== WHAT NEEDS TO BE DONE ==
Collect each line of the entries that holds the string "first".

== AVAILABLE DATA ==

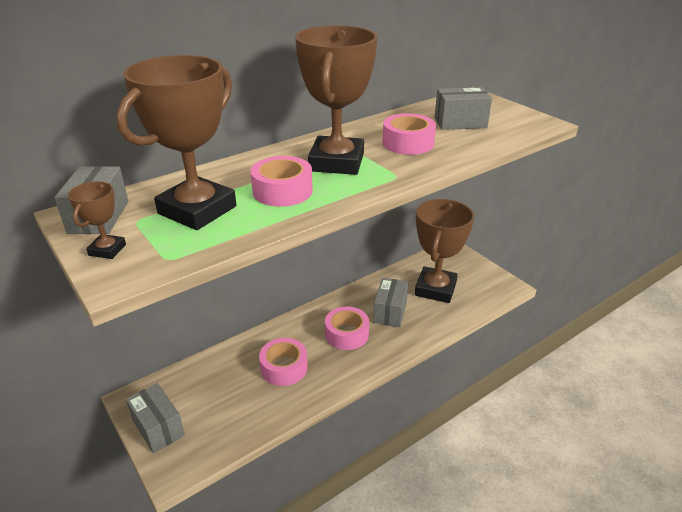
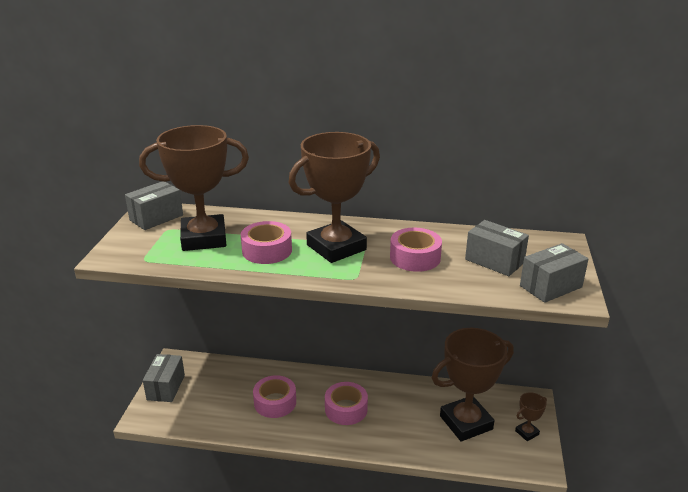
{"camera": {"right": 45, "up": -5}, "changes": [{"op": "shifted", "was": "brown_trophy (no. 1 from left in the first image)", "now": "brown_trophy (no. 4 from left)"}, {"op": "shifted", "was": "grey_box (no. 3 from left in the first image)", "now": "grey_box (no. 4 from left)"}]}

--

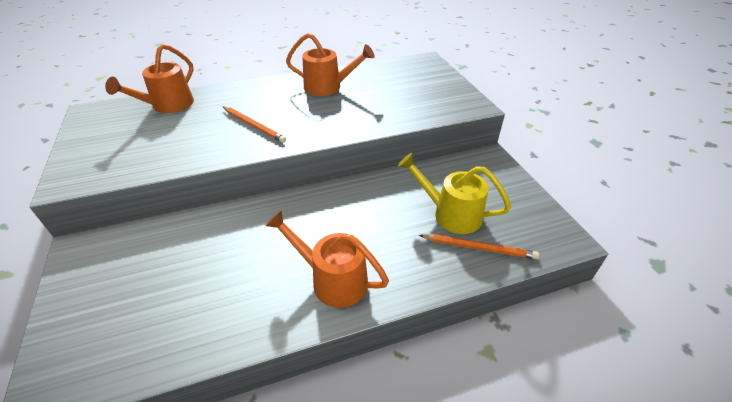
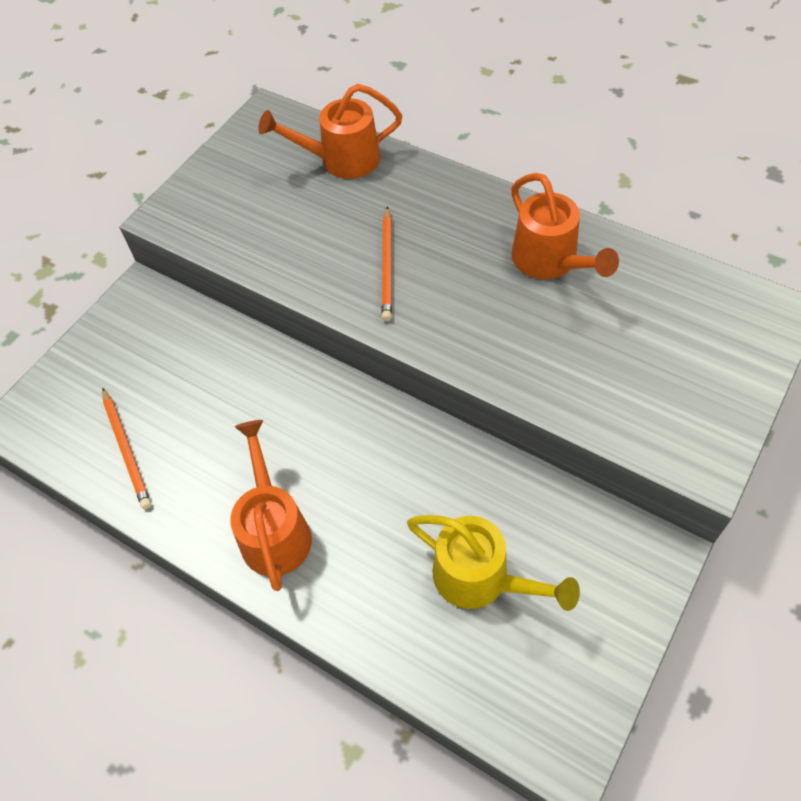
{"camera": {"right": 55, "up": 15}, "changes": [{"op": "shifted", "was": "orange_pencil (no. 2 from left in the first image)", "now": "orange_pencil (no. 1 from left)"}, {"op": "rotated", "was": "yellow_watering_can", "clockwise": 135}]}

...

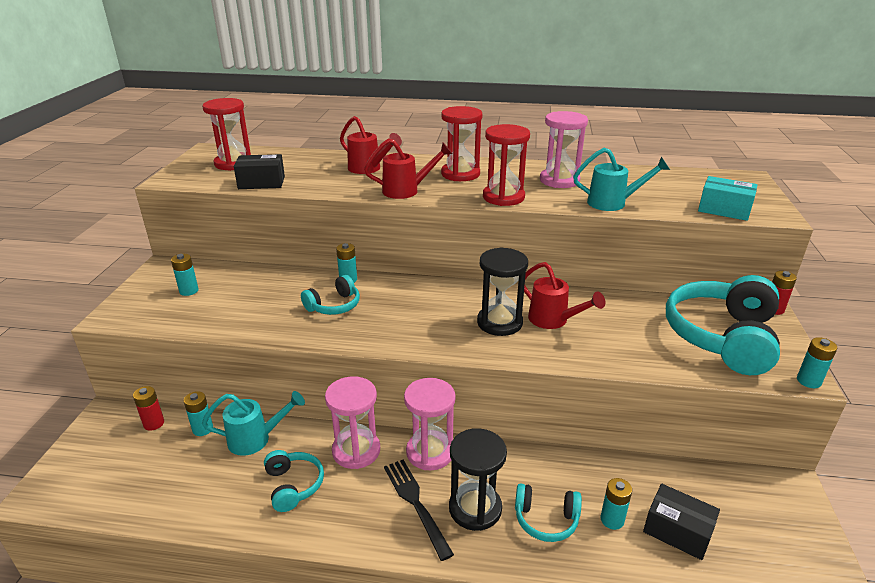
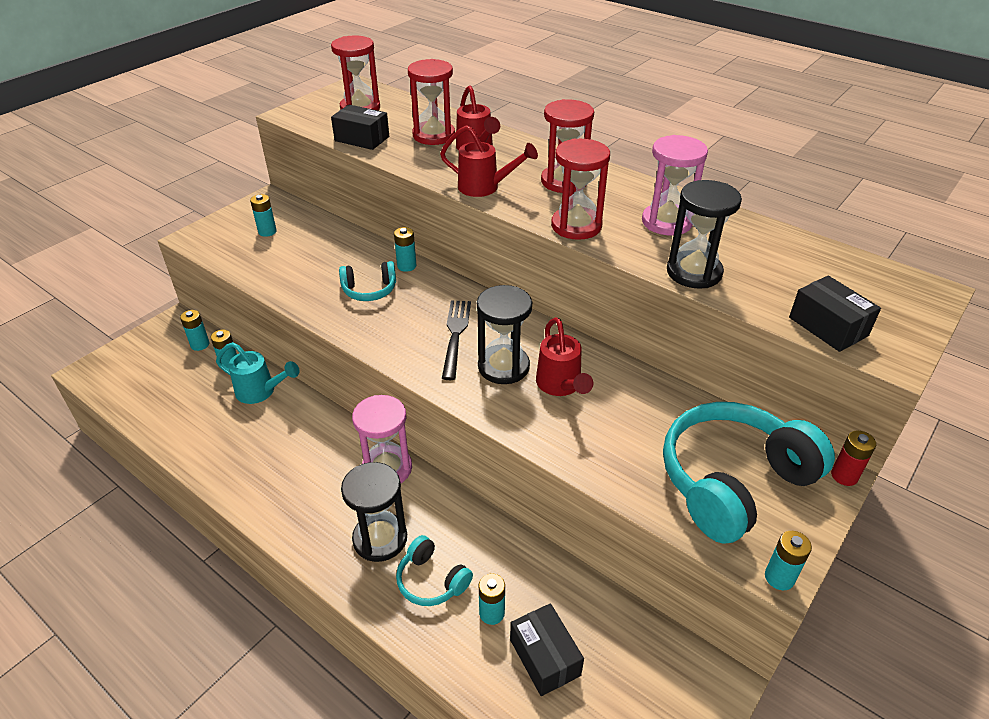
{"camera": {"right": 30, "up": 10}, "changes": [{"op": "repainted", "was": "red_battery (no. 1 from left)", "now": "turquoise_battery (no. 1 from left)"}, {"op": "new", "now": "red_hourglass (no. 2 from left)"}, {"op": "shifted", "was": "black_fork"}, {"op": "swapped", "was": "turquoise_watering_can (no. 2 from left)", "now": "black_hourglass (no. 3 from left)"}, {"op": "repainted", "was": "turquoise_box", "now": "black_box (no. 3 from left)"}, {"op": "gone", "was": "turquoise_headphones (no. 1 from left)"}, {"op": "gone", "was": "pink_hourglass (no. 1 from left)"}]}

== TASK ANSWER ==
{"camera": {"right": 45, "up": -5}, "changes": [{"op": "shifted", "was": "brown_trophy (no. 1 from left in the first image)", "now": "brown_trophy (no. 4 from left)"}, {"op": "shifted", "was": "grey_box (no. 3 from left in the first image)", "now": "grey_box (no. 4 from left)"}]}
{"camera": {"right": 55, "up": 15}, "changes": [{"op": "shifted", "was": "orange_pencil (no. 2 from left in the first image)", "now": "orange_pencil (no. 1 from left)"}, {"op": "rotated", "was": "yellow_watering_can", "clockwise": 135}]}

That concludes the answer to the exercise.